» What needs to be done: A line containing "yellow diamond: (59, 70)" appears in the material below. Return exactly every line from the first through that one, and only those.

» Exercise material:
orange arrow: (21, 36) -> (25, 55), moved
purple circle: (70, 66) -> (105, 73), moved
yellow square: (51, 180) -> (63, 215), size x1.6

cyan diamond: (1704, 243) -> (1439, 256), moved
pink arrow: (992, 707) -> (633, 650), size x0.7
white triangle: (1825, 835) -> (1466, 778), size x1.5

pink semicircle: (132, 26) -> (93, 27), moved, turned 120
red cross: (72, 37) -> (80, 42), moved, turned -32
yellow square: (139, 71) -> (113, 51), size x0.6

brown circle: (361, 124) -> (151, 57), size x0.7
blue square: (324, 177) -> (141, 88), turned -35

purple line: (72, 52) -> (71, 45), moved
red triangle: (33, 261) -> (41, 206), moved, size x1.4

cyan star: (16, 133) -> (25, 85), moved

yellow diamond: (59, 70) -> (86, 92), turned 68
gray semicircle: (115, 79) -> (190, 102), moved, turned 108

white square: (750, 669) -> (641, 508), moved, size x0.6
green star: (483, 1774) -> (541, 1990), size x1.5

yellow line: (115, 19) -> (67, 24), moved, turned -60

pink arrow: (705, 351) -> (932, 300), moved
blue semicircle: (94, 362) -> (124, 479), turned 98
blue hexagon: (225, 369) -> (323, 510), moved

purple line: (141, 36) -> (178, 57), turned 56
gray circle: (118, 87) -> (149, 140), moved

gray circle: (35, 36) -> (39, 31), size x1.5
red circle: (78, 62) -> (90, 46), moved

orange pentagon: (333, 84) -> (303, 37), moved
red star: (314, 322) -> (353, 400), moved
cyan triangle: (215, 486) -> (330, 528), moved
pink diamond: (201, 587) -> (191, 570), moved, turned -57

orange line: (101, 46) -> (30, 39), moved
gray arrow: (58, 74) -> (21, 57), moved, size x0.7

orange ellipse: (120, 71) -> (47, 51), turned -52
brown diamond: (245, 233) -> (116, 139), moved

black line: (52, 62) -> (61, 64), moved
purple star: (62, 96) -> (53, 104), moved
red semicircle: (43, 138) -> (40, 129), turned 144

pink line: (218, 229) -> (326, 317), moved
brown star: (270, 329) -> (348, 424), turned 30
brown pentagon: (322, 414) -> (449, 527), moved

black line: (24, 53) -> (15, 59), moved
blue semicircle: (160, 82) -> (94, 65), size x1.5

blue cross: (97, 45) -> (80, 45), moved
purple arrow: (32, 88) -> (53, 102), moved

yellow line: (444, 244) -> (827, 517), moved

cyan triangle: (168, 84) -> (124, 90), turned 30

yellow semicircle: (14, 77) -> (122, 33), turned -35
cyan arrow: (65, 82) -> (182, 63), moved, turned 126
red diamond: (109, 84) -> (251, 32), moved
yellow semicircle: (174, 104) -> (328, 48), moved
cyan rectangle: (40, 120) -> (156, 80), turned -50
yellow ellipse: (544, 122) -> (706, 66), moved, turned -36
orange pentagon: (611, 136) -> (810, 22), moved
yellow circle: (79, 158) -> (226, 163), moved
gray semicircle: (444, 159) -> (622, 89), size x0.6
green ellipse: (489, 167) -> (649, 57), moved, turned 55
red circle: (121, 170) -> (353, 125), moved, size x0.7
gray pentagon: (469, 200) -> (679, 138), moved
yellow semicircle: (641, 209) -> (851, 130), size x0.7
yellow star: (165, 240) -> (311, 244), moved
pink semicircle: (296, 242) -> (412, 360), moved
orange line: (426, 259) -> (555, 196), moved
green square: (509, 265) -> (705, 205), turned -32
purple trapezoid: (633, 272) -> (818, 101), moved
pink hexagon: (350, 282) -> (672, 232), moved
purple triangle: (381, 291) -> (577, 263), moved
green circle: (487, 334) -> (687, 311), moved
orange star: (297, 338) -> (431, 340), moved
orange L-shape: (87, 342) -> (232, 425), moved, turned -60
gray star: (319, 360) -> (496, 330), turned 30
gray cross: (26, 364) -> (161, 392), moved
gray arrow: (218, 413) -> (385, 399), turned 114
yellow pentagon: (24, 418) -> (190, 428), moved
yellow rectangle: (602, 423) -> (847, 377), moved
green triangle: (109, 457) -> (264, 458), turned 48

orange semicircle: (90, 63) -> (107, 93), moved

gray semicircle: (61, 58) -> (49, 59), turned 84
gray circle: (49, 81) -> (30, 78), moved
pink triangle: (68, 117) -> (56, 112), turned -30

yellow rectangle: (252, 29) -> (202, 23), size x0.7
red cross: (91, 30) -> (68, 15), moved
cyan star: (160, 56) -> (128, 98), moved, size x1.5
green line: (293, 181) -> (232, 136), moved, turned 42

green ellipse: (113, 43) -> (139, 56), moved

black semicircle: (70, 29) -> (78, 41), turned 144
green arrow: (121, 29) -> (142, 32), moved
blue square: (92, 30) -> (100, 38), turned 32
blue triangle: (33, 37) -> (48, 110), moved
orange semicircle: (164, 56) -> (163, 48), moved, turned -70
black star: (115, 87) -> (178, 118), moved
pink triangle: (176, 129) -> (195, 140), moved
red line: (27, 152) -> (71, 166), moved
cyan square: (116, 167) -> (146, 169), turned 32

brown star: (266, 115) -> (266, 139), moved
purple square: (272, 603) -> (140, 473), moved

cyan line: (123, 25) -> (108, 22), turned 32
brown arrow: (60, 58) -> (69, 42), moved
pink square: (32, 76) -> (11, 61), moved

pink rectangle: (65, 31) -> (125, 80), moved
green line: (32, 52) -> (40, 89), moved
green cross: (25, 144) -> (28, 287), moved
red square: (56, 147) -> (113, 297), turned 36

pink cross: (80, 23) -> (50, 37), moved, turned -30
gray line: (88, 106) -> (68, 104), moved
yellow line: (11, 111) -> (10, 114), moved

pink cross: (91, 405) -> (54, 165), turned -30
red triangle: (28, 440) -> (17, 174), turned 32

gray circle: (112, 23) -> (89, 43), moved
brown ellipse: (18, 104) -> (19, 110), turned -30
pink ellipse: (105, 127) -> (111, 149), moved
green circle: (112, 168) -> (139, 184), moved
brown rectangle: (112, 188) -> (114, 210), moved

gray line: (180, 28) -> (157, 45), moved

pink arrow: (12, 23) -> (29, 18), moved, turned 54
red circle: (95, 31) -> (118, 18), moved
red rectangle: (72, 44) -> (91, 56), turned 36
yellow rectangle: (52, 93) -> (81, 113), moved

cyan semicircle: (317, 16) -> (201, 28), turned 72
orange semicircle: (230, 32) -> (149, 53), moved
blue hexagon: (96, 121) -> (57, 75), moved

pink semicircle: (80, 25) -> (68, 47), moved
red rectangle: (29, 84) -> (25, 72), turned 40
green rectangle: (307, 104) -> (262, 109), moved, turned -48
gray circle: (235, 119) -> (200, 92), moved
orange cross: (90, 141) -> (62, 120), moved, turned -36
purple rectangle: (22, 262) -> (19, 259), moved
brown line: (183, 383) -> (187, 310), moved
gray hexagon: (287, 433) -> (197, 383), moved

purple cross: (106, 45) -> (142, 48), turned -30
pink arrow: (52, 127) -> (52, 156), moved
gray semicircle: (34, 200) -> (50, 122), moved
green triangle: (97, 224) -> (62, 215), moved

» Answer space:
orange arrow: (21, 36) -> (25, 55), moved
purple circle: (70, 66) -> (105, 73), moved
yellow square: (51, 180) -> (63, 215), size x1.6

cyan diamond: (1704, 243) -> (1439, 256), moved
pink arrow: (992, 707) -> (633, 650), size x0.7
white triangle: (1825, 835) -> (1466, 778), size x1.5

pink semicircle: (132, 26) -> (93, 27), moved, turned 120
red cross: (72, 37) -> (80, 42), moved, turned -32
yellow square: (139, 71) -> (113, 51), size x0.6

brown circle: (361, 124) -> (151, 57), size x0.7
blue square: (324, 177) -> (141, 88), turned -35

purple line: (72, 52) -> (71, 45), moved
red triangle: (33, 261) -> (41, 206), moved, size x1.4

cyan star: (16, 133) -> (25, 85), moved

yellow diamond: (59, 70) -> (86, 92), turned 68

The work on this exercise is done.